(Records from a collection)

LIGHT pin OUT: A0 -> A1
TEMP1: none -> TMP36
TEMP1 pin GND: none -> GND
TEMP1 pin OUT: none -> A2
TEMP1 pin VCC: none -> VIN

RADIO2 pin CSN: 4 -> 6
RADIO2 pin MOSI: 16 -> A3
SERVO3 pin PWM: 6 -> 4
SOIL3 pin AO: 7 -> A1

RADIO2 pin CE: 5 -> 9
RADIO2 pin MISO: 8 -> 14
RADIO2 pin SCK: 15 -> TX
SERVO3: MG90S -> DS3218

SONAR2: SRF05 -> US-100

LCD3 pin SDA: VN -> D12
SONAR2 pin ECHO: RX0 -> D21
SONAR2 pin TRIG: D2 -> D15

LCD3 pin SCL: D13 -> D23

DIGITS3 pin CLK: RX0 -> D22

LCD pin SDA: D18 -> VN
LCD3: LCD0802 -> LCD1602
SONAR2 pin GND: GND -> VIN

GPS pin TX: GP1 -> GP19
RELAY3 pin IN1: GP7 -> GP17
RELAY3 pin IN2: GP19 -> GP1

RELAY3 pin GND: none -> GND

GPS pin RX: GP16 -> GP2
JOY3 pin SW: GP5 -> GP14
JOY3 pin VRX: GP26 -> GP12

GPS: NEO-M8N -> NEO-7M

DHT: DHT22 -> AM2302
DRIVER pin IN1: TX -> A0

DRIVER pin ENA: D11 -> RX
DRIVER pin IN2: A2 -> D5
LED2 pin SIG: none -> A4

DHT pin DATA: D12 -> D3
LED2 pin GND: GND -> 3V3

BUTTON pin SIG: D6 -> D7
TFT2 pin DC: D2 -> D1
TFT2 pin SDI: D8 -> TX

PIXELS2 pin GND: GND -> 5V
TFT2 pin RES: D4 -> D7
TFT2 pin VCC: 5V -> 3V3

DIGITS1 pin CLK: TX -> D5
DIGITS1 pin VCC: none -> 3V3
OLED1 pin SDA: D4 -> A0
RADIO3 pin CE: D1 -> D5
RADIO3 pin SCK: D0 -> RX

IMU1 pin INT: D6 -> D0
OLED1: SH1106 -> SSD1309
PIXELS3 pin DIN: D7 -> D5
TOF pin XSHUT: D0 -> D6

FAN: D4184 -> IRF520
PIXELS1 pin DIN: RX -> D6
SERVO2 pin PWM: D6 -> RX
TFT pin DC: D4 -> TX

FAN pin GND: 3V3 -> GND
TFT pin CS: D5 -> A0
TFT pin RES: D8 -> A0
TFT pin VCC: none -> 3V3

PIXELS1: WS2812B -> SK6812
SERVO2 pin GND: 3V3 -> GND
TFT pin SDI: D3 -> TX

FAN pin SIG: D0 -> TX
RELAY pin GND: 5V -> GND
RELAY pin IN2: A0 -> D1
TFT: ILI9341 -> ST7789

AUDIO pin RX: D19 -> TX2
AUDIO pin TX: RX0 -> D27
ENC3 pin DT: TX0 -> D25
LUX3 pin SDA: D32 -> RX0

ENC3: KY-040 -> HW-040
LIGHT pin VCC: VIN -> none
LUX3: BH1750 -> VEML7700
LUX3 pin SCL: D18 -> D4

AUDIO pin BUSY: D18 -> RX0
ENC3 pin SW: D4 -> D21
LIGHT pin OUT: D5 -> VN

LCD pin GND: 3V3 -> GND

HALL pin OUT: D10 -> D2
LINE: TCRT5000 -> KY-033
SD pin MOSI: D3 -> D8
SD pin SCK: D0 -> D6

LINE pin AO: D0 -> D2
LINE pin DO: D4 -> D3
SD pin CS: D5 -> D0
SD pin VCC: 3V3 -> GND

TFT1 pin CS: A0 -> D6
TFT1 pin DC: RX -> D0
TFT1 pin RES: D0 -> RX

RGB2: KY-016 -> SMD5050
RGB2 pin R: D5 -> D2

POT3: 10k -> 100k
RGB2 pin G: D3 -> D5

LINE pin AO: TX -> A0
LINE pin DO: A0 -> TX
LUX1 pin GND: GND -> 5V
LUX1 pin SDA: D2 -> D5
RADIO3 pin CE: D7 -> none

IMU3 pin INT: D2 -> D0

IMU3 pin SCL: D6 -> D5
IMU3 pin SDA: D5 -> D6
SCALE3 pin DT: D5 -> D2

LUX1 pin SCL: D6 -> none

- _EXERCISE AIM_
Take every line above where "DRIVER" appears and copy it.

- _SOLUTION TO THIS TASK_
DRIVER pin IN1: TX -> A0
DRIVER pin ENA: D11 -> RX
DRIVER pin IN2: A2 -> D5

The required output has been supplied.